Start of Block
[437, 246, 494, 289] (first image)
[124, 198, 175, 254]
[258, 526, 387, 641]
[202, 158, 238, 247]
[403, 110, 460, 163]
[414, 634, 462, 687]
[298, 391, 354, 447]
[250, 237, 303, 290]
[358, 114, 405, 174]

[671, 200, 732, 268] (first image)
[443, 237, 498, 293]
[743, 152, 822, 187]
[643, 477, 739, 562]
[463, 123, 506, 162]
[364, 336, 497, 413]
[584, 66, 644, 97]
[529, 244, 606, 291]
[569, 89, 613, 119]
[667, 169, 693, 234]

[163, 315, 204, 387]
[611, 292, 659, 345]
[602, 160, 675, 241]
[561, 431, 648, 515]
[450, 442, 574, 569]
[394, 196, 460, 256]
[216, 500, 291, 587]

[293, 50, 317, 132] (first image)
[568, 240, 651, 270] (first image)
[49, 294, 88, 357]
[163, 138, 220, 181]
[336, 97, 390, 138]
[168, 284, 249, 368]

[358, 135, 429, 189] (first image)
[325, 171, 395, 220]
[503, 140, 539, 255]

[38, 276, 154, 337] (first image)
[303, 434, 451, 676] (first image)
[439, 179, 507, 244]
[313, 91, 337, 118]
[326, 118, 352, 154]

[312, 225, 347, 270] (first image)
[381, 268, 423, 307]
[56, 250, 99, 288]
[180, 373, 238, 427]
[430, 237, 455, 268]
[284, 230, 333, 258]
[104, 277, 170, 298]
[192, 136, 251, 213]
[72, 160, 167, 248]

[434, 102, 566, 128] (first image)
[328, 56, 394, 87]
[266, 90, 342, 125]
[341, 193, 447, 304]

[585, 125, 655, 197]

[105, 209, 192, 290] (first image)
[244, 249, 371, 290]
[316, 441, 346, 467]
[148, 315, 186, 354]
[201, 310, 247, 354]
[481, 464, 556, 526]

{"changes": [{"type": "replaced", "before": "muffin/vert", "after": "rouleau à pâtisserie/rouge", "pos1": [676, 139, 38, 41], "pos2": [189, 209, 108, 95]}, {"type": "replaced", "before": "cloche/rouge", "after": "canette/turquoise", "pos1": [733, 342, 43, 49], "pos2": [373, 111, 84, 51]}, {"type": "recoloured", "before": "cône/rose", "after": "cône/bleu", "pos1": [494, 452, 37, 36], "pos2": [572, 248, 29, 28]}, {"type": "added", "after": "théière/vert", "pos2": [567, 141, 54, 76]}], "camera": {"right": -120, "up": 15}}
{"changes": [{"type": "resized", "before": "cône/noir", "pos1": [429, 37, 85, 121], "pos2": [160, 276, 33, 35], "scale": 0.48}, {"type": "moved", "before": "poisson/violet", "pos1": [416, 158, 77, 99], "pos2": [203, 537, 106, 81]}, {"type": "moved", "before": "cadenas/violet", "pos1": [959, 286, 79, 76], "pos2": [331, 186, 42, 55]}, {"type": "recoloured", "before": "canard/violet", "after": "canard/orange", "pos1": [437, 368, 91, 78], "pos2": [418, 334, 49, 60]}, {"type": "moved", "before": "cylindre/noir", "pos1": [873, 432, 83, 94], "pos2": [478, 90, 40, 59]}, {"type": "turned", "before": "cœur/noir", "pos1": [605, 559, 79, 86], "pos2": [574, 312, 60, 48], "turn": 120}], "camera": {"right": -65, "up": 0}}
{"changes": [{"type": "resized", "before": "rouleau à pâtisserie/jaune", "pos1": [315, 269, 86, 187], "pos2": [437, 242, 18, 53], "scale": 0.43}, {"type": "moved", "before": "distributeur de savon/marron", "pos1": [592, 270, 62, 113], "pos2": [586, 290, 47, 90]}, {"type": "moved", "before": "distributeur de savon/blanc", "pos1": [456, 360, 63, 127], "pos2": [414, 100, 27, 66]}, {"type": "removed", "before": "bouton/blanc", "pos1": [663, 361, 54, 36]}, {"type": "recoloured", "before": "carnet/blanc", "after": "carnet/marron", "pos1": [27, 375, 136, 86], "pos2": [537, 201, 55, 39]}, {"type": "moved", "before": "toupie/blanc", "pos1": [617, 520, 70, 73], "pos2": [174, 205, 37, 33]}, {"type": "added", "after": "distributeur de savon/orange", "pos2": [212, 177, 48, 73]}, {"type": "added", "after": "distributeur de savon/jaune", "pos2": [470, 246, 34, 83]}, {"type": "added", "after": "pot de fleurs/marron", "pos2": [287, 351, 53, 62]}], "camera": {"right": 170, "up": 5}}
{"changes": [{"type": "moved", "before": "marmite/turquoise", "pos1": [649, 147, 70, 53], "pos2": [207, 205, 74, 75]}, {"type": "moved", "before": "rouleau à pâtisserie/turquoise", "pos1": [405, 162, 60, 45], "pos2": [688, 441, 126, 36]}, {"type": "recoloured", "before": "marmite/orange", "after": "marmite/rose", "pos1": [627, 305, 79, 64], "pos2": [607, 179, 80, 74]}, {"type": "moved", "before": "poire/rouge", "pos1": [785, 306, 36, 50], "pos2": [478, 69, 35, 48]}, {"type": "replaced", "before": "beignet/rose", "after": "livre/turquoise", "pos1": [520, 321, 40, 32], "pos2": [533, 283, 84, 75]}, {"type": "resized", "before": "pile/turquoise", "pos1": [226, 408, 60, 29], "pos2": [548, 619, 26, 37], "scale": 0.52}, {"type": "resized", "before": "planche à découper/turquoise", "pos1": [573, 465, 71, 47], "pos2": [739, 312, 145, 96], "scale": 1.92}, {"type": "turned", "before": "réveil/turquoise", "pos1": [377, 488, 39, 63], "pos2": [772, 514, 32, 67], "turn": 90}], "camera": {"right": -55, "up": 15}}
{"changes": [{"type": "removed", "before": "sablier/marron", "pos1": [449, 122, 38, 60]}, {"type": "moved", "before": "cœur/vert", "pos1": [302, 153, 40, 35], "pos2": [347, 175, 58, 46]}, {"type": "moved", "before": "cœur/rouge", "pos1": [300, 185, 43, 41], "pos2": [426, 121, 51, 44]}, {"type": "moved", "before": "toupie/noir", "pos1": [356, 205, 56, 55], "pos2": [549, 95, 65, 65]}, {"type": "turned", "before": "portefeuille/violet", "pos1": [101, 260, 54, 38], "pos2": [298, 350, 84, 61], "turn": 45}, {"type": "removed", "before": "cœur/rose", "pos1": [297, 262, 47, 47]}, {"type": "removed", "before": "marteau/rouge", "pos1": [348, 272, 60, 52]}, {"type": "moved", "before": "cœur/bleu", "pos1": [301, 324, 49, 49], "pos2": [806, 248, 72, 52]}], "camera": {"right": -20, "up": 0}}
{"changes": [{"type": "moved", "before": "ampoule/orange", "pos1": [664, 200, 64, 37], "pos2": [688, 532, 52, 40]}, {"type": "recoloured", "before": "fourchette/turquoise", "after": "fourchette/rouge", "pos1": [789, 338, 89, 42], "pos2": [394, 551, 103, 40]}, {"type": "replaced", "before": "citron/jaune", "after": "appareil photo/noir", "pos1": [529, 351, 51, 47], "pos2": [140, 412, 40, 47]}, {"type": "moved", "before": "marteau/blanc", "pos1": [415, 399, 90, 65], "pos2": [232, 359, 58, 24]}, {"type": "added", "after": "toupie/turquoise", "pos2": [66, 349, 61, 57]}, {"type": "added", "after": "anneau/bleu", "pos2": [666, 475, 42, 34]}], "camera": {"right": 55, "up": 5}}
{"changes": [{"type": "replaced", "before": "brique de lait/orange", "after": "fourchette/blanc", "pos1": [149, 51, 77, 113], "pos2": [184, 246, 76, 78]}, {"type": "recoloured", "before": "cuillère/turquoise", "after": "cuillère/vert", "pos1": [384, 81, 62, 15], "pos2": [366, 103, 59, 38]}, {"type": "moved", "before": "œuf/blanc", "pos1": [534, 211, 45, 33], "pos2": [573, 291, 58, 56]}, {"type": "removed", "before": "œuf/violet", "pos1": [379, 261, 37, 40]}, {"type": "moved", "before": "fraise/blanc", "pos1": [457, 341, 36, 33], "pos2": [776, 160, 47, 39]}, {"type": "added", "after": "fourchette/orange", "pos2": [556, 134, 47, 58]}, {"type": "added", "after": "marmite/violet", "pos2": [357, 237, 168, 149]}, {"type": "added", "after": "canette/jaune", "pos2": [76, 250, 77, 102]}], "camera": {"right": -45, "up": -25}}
End of Block
DESCRIPTION OF THE TASK:
Print the listing above from its first line through the line with "[250, 237, 303, 290]", and stop there.

TASK RESULT:
[437, 246, 494, 289] (first image)
[124, 198, 175, 254]
[258, 526, 387, 641]
[202, 158, 238, 247]
[403, 110, 460, 163]
[414, 634, 462, 687]
[298, 391, 354, 447]
[250, 237, 303, 290]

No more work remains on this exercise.